(What this task involves): Please copy every line from the following entries in which the word "none" appears.

(Before and after images):
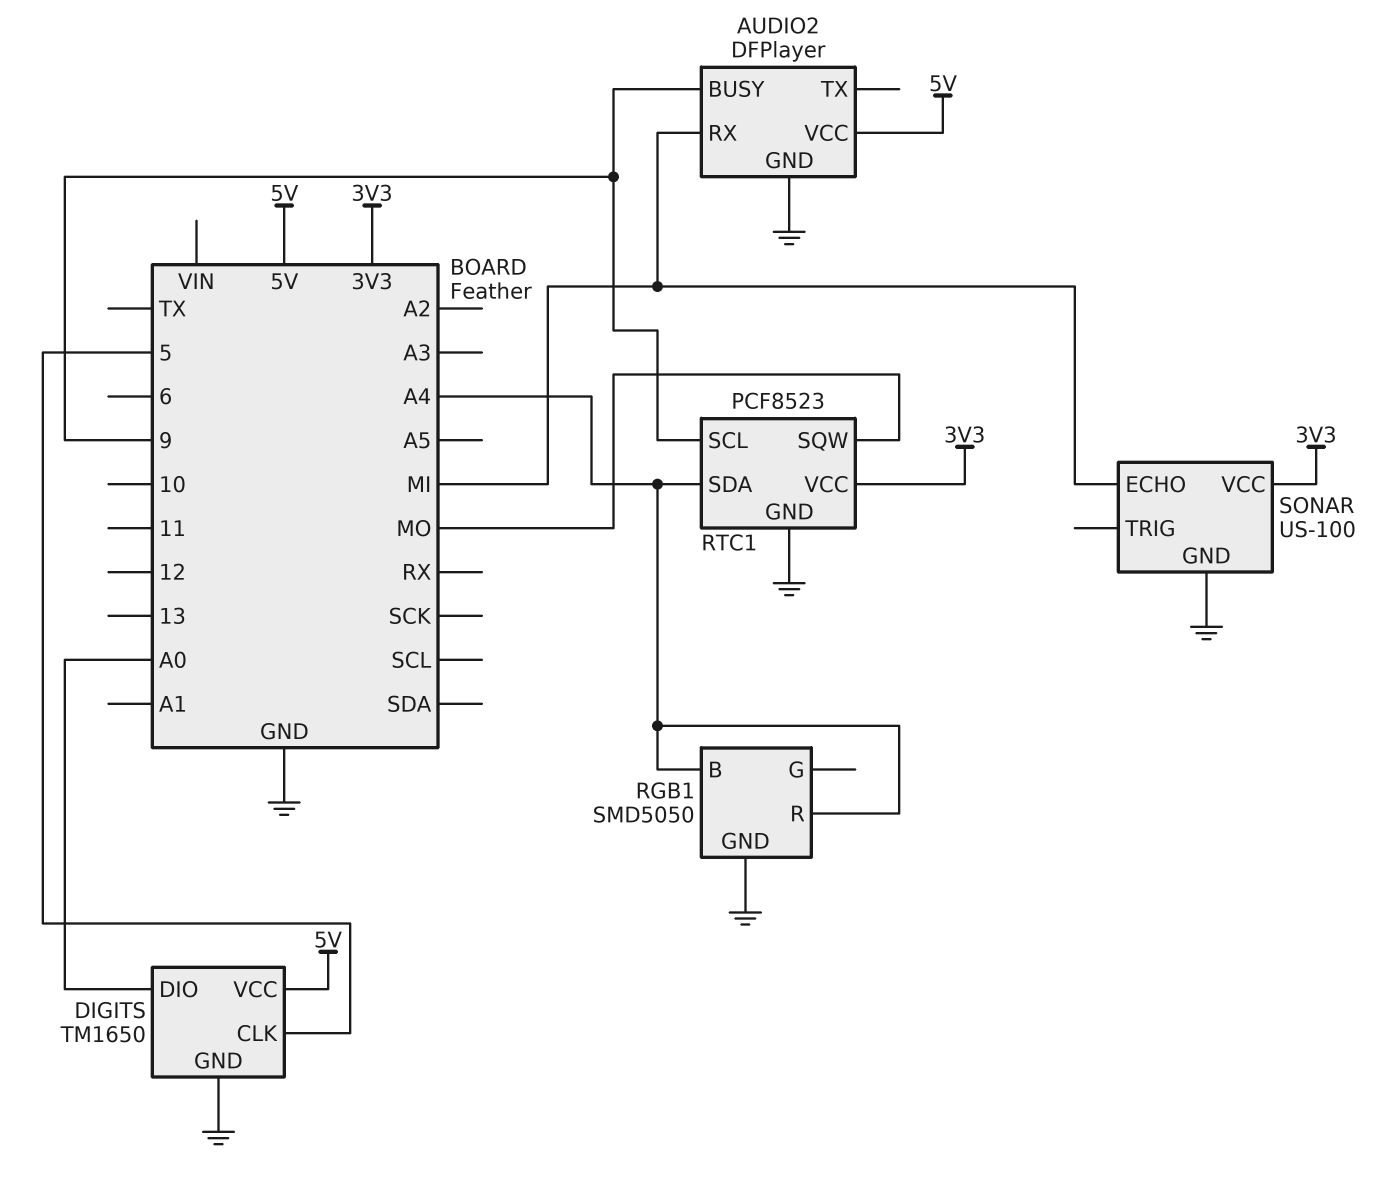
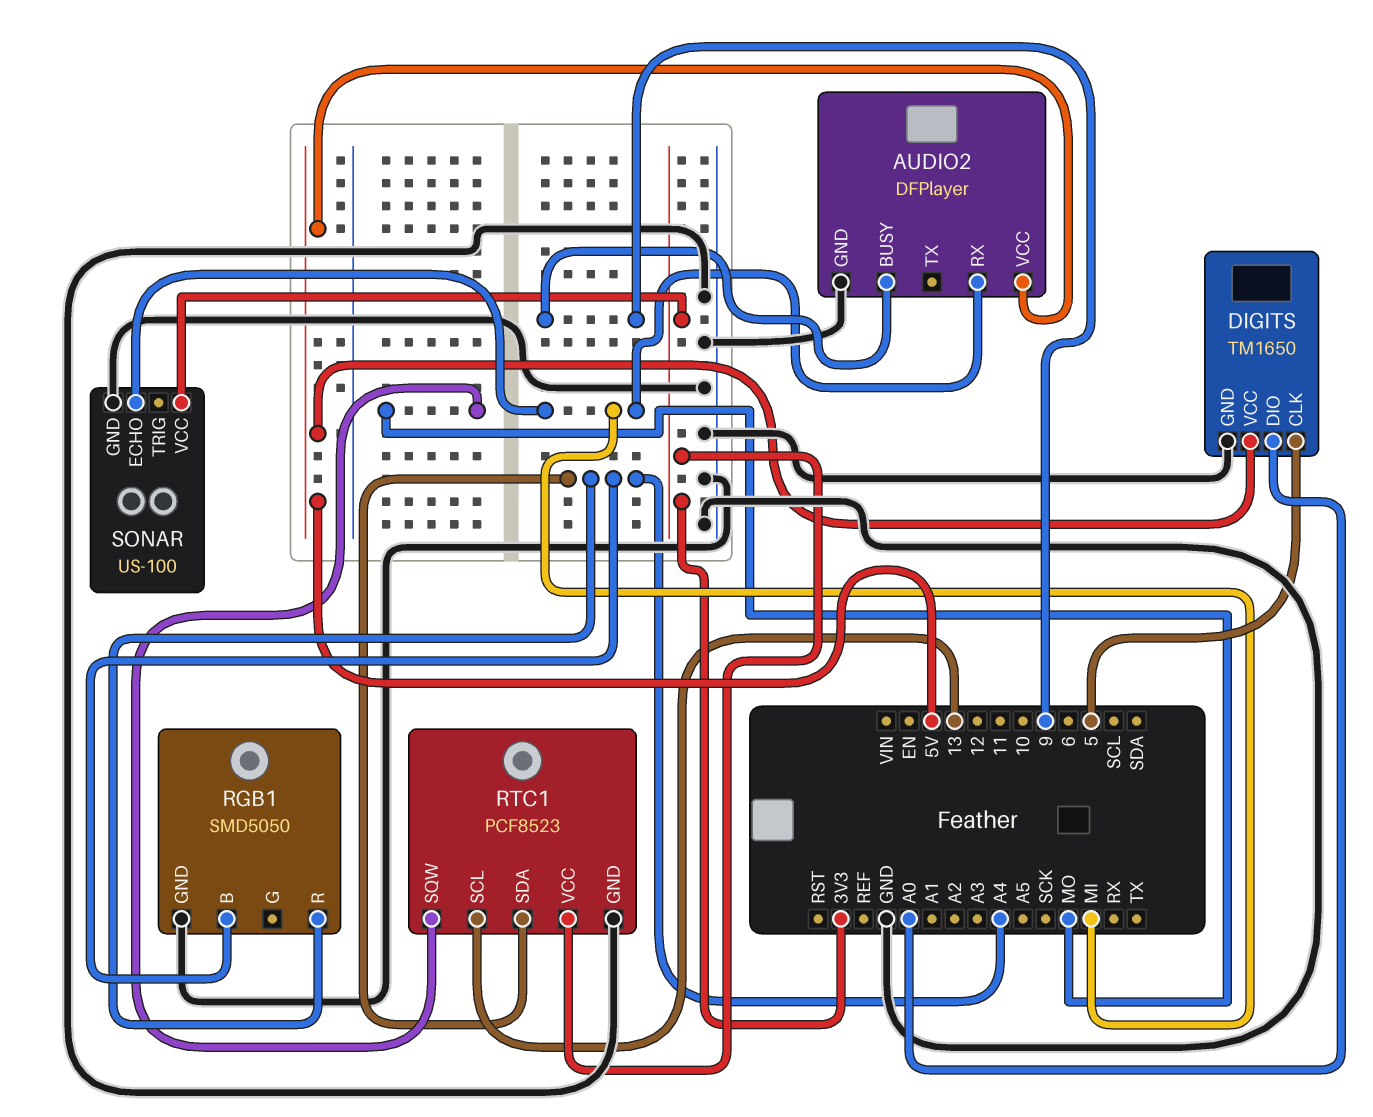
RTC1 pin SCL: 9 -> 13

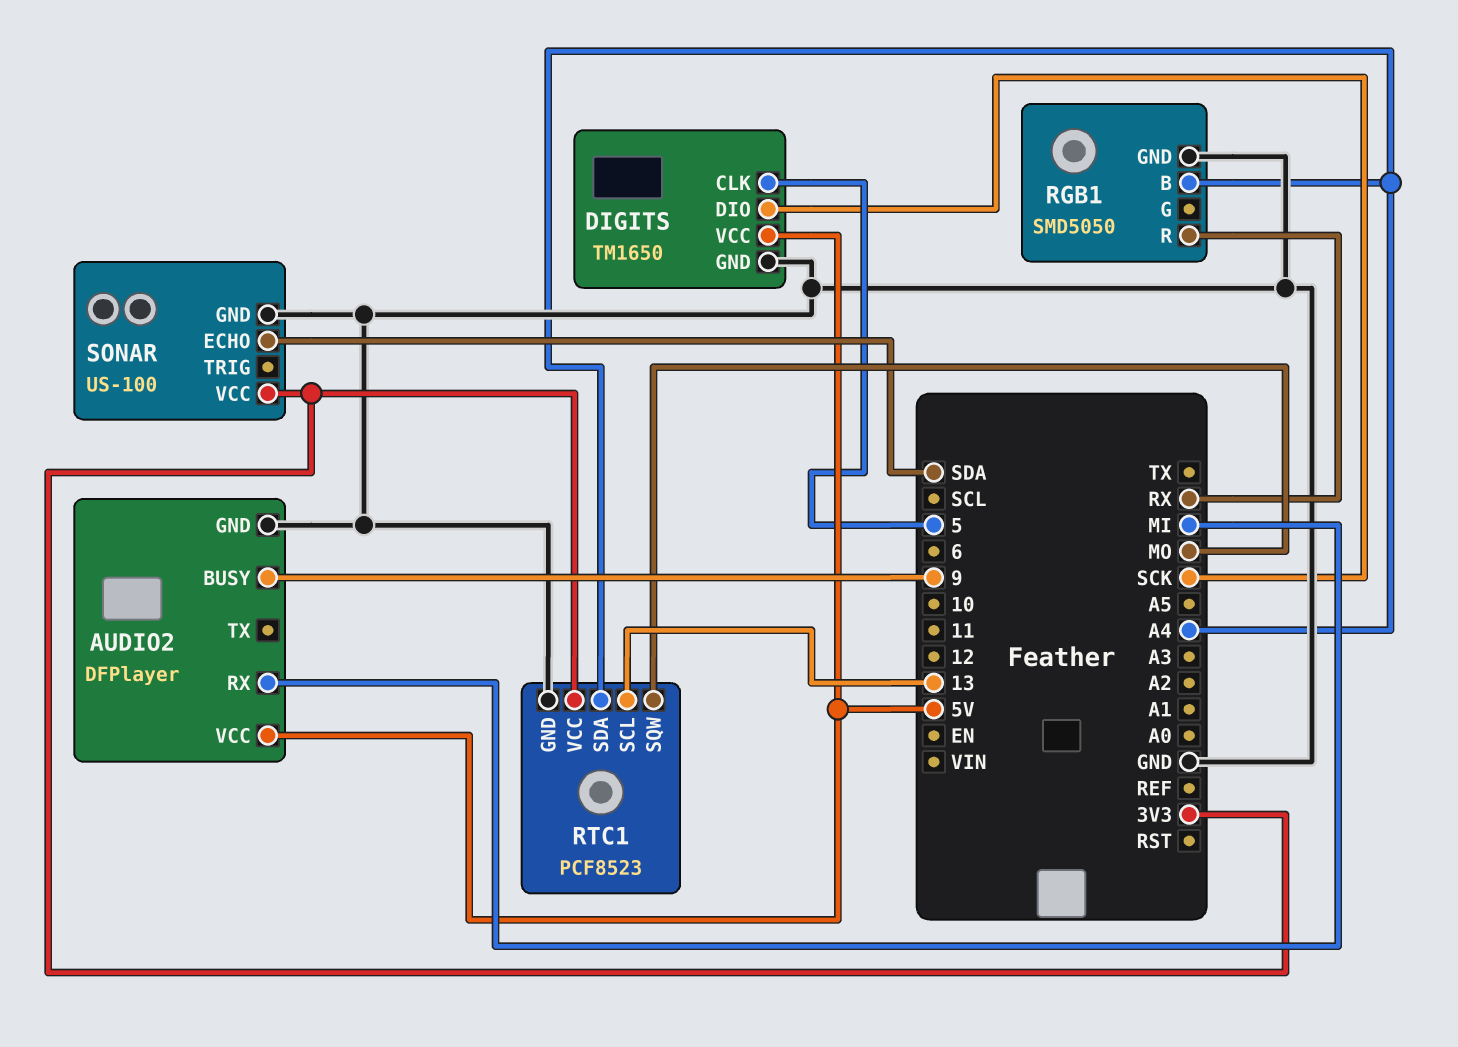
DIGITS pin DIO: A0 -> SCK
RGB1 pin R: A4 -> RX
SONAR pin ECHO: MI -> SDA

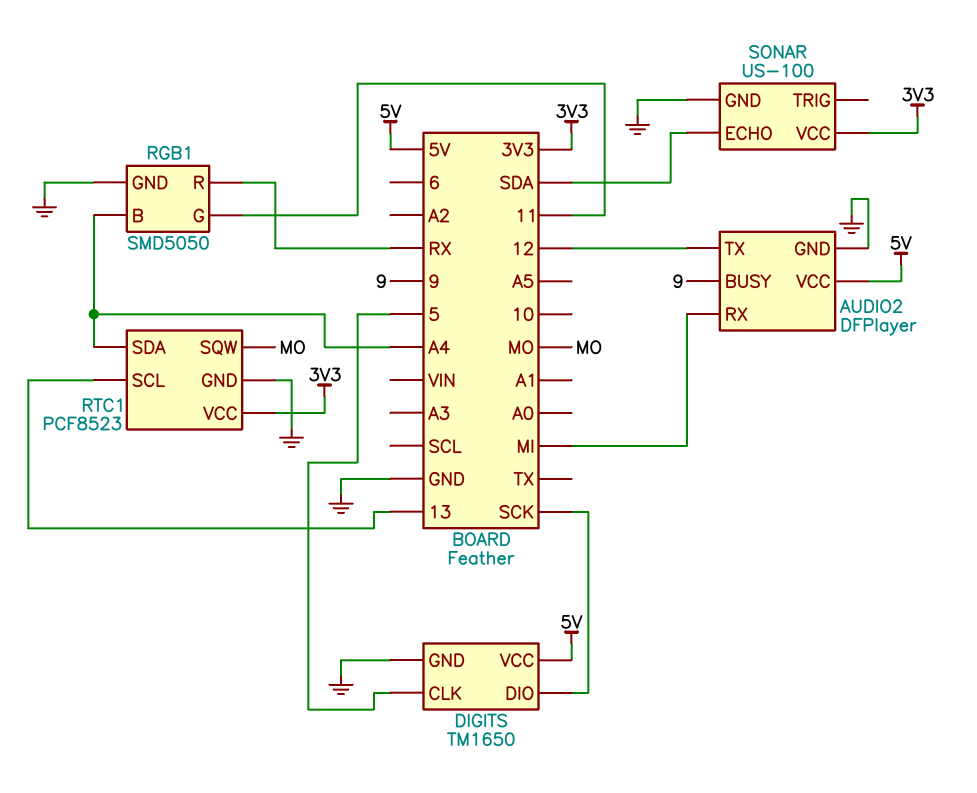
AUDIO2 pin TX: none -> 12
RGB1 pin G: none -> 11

(Output of the task):
AUDIO2 pin TX: none -> 12
RGB1 pin G: none -> 11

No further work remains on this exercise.